## [PROBLEM DESCRIPTION]
Wherever the string "button" shows up in the data below, copy the whole line.

Object tracking records
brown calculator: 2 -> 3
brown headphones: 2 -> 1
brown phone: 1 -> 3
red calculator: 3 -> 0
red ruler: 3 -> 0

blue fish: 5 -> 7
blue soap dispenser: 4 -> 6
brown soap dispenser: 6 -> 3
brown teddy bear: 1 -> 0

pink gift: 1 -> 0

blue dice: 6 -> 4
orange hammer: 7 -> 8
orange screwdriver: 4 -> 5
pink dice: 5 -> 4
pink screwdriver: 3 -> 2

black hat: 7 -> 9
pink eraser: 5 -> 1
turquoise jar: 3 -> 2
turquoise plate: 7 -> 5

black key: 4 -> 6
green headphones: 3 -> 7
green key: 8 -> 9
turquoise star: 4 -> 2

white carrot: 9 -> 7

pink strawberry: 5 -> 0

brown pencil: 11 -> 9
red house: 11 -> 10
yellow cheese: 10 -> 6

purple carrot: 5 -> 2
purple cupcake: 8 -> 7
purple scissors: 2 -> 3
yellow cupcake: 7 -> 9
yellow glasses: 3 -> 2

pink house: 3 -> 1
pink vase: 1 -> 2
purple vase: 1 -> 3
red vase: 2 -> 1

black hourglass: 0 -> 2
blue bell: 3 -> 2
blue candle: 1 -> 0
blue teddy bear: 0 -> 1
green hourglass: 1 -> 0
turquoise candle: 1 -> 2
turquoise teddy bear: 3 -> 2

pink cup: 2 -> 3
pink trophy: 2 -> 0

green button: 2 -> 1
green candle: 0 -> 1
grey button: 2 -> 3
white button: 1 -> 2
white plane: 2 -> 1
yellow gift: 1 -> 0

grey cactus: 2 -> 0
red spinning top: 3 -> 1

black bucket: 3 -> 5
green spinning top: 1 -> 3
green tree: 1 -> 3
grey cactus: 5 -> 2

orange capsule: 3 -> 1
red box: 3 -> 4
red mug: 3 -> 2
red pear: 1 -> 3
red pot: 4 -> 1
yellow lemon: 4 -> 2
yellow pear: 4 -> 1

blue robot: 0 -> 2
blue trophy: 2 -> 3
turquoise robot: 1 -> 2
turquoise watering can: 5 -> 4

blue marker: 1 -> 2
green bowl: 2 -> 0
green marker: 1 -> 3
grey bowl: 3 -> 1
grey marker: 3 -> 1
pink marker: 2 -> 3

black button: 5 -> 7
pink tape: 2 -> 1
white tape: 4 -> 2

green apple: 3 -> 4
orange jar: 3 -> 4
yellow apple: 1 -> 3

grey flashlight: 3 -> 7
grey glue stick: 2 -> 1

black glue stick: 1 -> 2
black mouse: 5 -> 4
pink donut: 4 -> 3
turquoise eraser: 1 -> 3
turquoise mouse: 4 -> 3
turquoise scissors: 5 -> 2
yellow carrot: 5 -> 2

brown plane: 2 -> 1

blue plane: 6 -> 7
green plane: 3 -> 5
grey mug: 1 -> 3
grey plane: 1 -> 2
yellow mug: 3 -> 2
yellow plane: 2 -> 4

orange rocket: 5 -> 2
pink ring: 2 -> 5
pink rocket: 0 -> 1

## [RESULT OF THIS TASK]
green button: 2 -> 1
grey button: 2 -> 3
white button: 1 -> 2
black button: 5 -> 7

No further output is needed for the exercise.